Print the whole listing exactly as it appears, but skip the pictures.

◆ Supplied material ◆
----

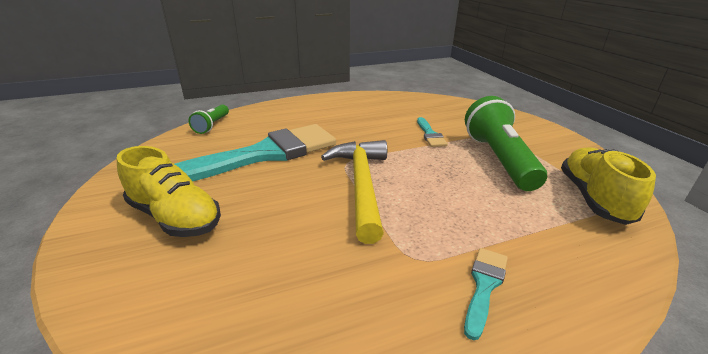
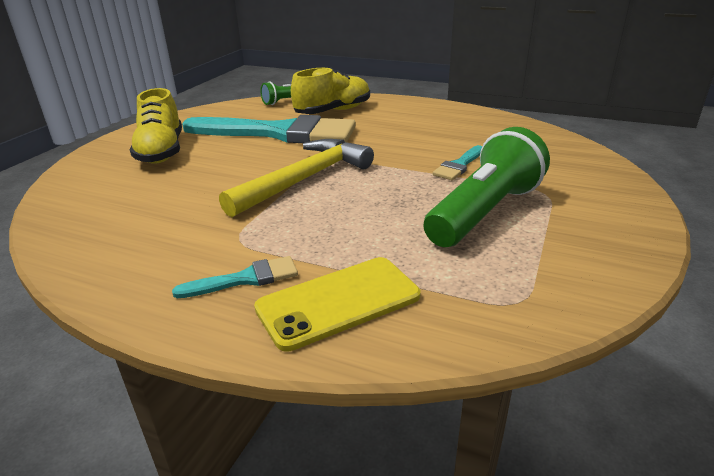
camera: 45 degrees right, 0 degrees up
(558, 261) = (338, 302): none -> yellow phone
(593, 198) = (511, 289): yellow shoe -> yellow shoe (333, 111)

----

◆ Output of the task ◆
camera: 45 degrees right, 0 degrees up
(558, 261) = (338, 302): none -> yellow phone
(593, 198) = (511, 289): yellow shoe -> yellow shoe (333, 111)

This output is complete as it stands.